* [WORK INSTRUCTIONS] Pull every line containing "turquoise" from the listing below.

+++ DATASET RECORDS +++

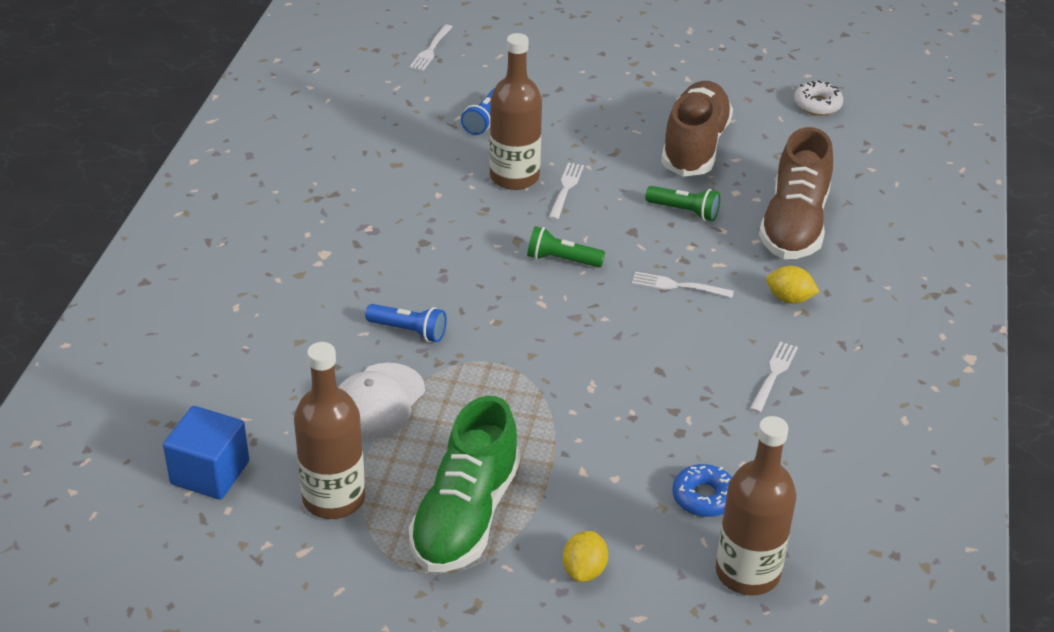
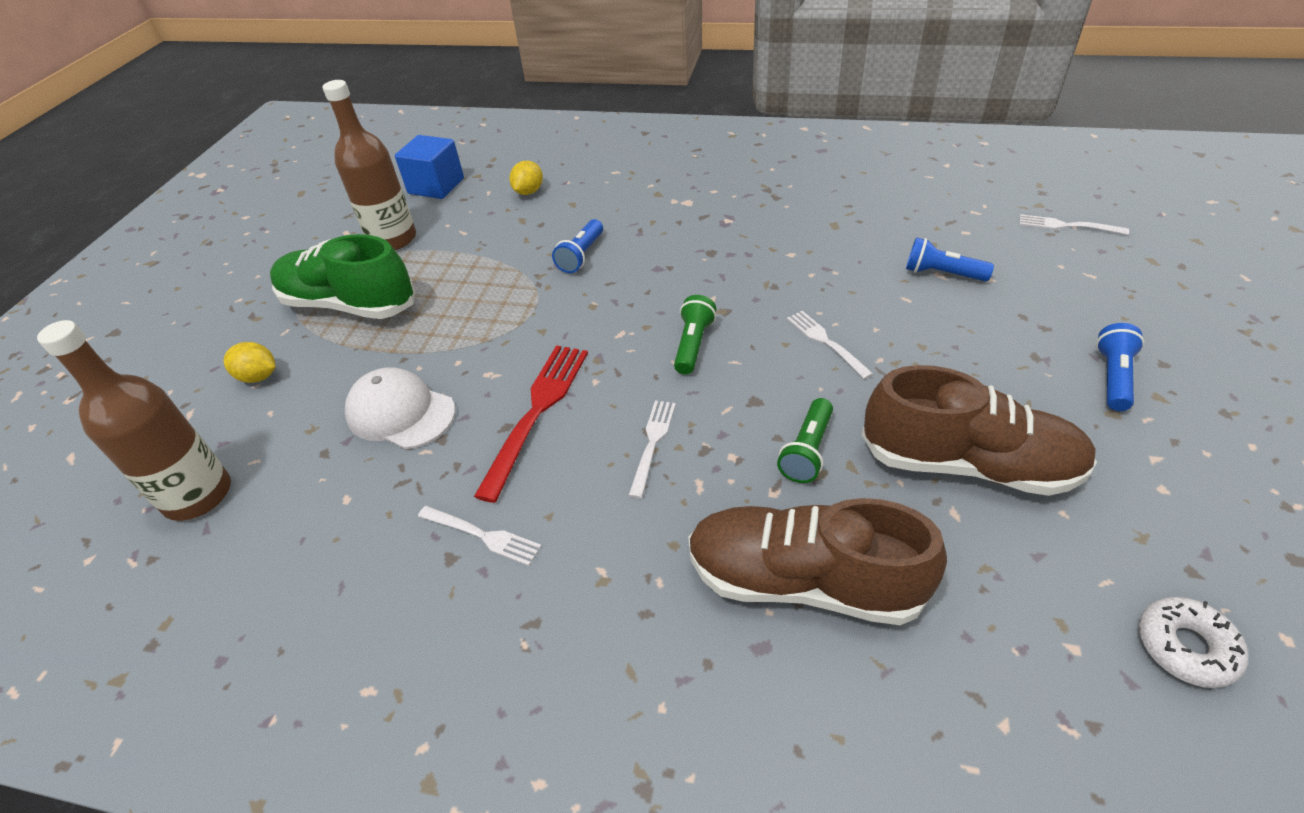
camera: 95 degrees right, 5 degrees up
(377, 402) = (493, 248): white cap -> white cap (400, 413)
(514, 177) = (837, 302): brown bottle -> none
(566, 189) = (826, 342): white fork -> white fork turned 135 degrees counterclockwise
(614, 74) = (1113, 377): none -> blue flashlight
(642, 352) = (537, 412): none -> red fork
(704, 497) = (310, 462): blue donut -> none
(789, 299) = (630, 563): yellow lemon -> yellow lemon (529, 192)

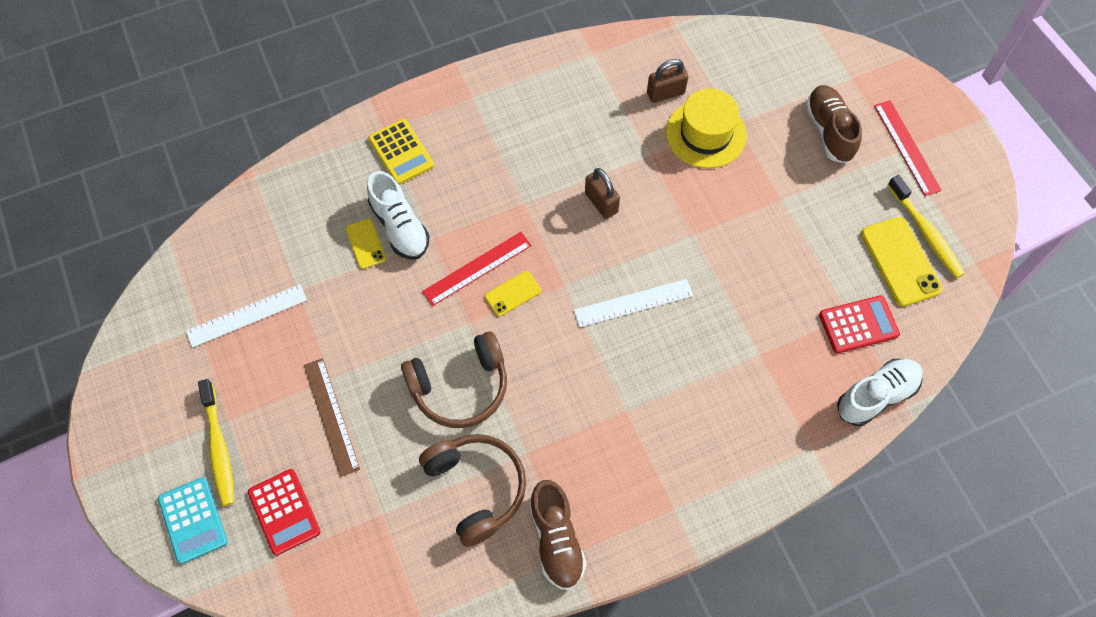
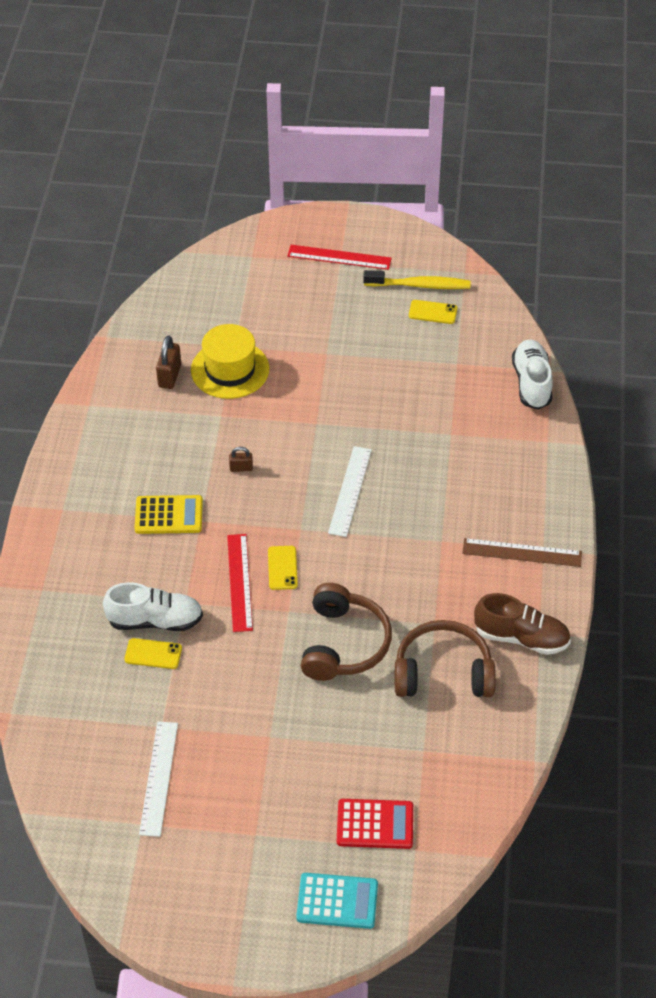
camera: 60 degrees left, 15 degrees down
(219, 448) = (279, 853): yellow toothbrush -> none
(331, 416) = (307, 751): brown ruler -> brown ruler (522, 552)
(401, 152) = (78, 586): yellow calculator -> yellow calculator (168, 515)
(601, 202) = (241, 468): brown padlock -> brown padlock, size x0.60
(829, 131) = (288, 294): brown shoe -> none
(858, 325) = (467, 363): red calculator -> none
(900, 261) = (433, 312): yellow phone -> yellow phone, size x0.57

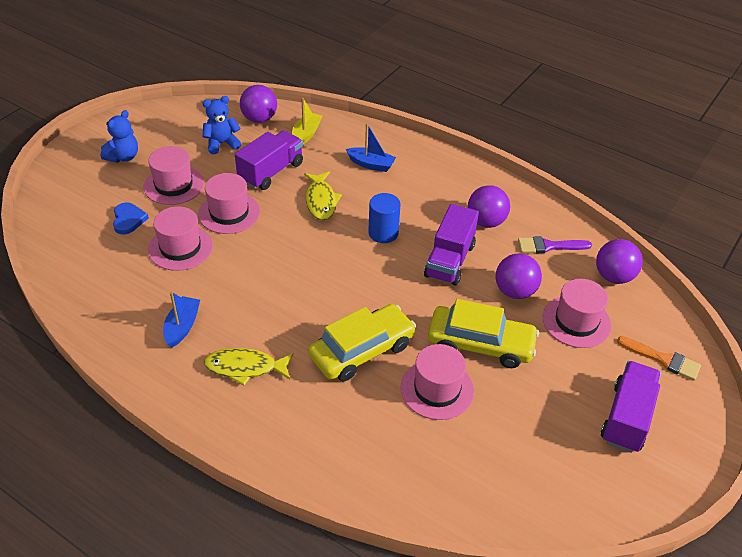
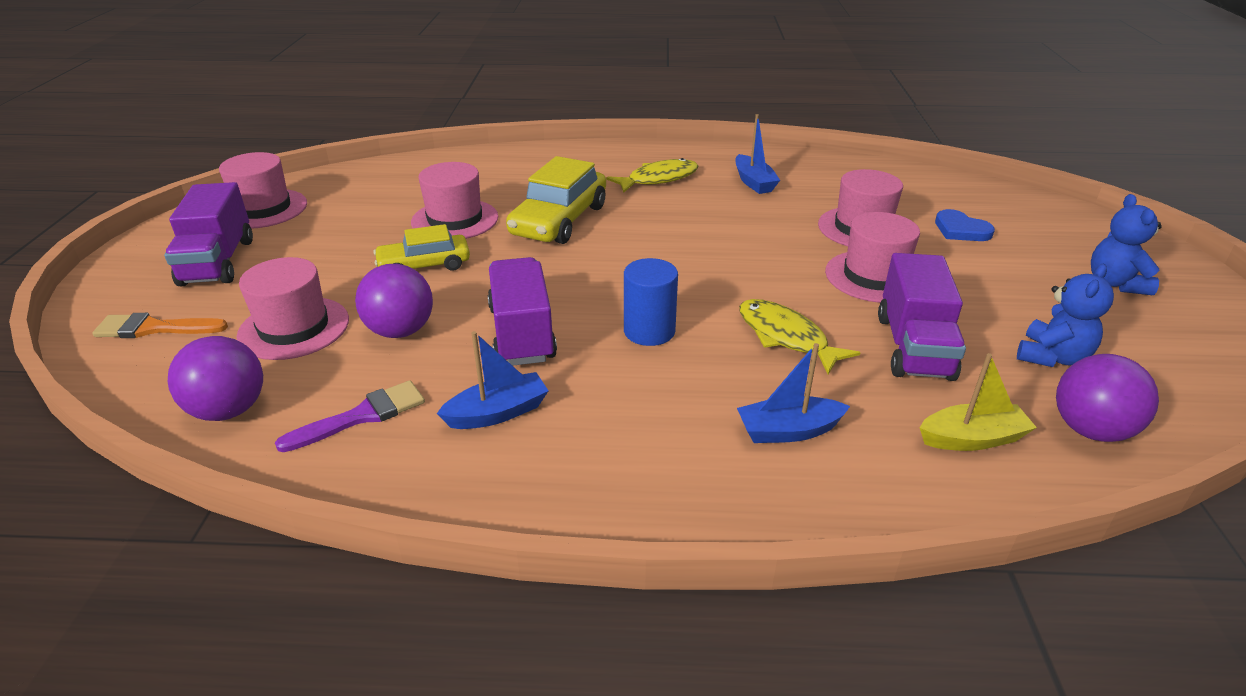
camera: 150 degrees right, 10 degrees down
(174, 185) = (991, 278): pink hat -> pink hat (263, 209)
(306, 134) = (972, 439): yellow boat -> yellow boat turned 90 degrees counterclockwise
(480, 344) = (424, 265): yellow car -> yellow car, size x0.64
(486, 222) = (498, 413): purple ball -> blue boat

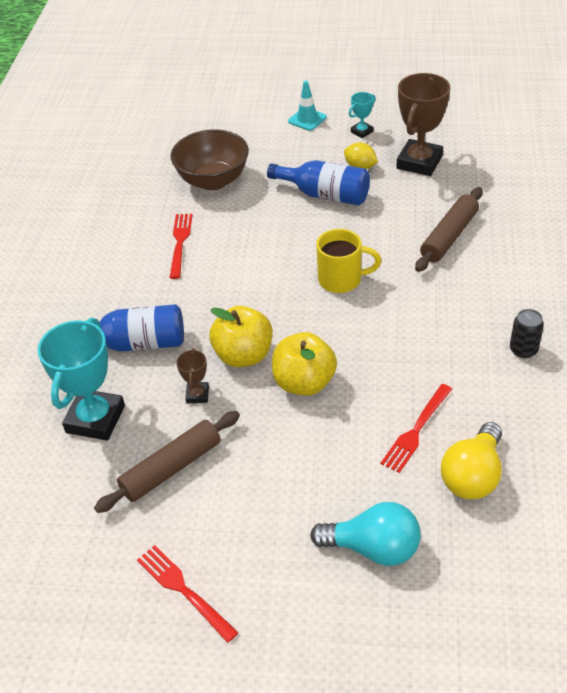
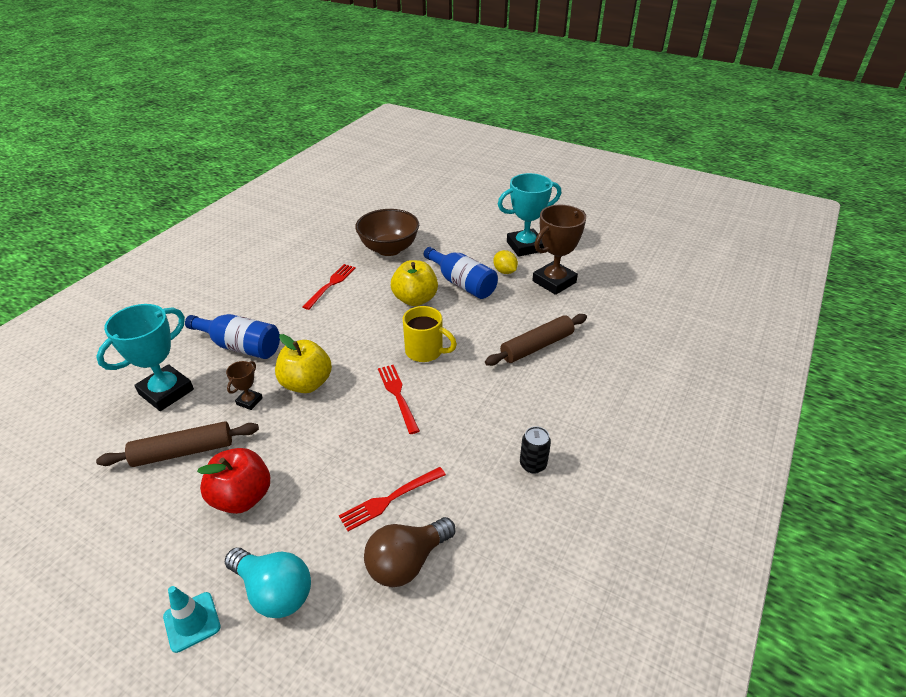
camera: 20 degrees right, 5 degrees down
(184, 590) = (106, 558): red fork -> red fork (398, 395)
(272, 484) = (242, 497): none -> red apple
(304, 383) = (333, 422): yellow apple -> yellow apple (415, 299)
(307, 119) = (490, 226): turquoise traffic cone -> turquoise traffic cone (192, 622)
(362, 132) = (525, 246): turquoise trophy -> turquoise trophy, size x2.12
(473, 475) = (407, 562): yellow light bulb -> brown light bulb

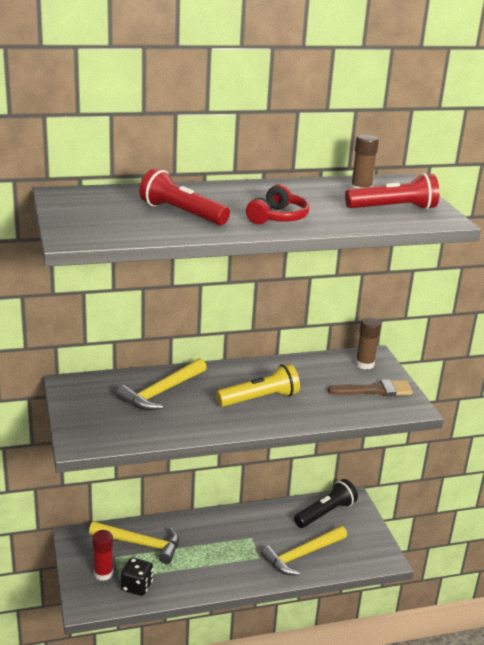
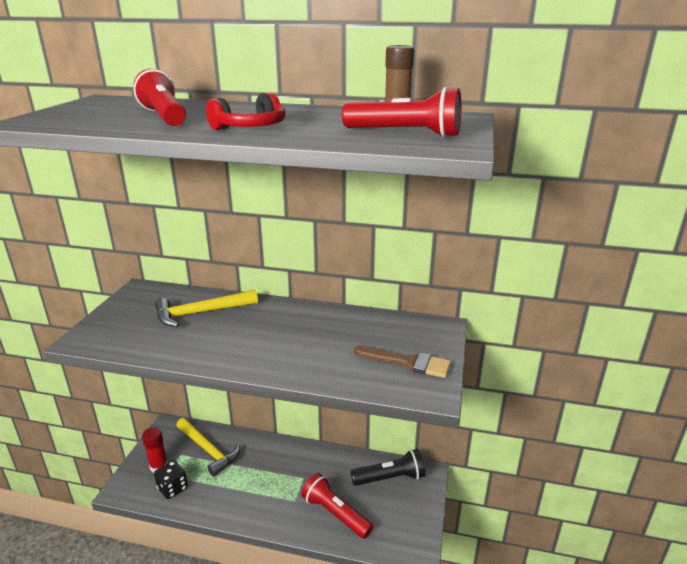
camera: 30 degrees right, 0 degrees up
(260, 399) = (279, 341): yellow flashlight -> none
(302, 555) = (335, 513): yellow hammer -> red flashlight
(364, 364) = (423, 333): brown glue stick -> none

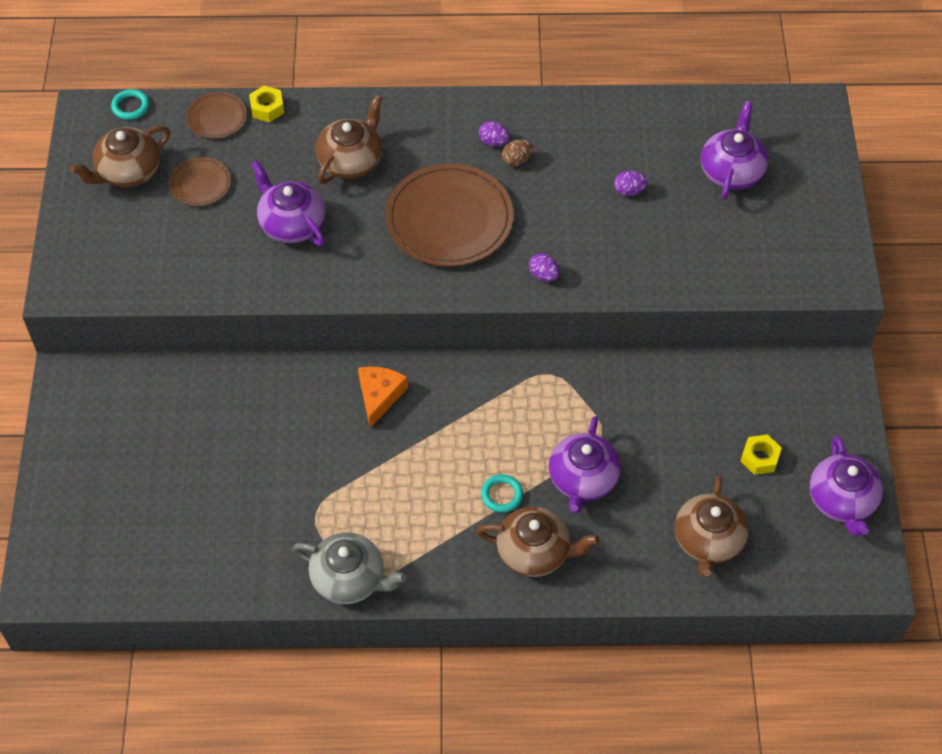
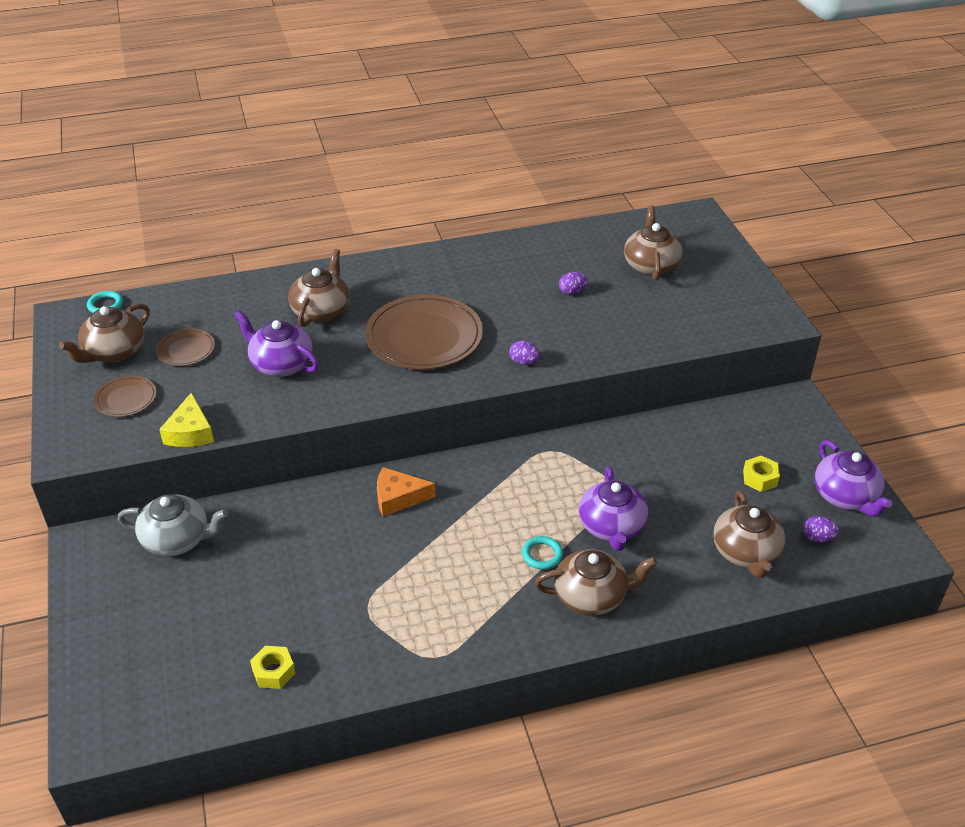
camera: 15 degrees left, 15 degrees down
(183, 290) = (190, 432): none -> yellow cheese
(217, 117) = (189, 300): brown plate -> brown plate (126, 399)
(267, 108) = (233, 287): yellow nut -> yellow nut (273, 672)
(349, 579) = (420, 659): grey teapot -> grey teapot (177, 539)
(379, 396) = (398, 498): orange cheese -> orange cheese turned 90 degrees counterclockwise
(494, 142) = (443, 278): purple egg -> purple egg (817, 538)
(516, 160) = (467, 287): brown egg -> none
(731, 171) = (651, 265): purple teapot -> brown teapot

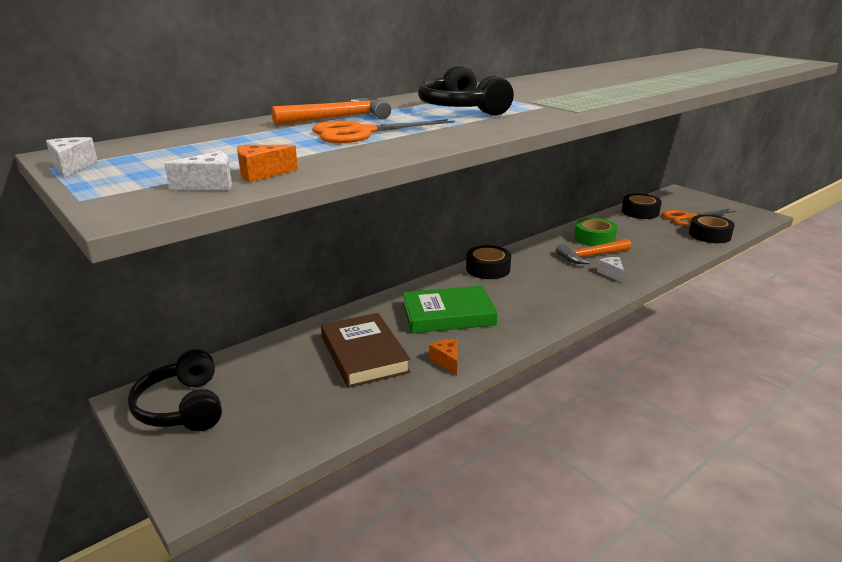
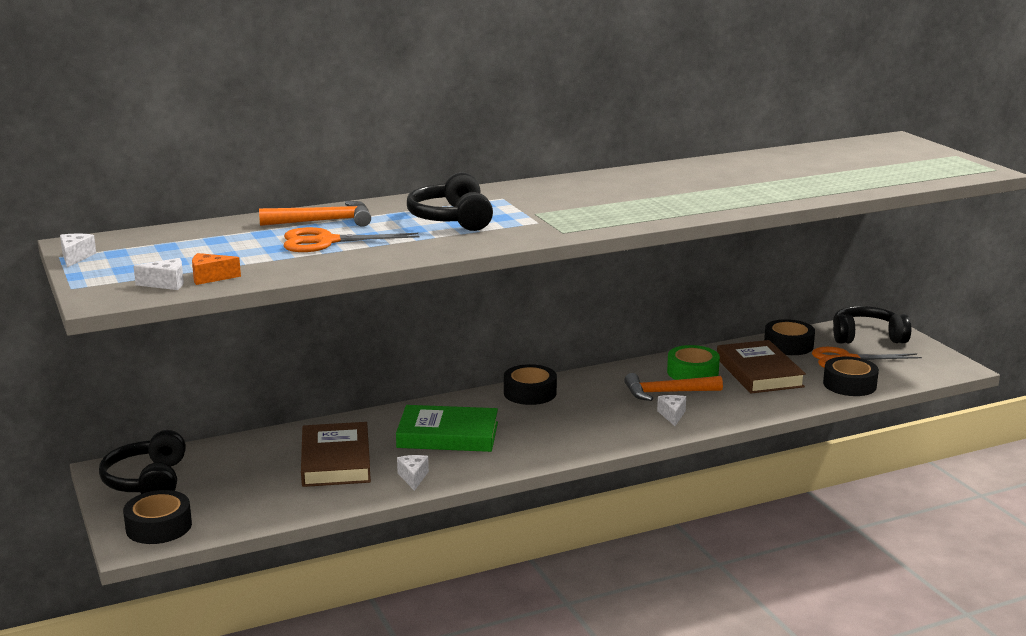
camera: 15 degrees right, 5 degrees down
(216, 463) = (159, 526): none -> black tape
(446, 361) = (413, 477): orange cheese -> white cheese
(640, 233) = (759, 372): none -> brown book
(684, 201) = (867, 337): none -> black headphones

+++

* [WRITTEN SOLUTION]
(307, 119) = (490, 226): turquoise traffic cone -> turquoise traffic cone (192, 622)
(362, 132) = (525, 246): turquoise trophy -> turquoise trophy, size x2.12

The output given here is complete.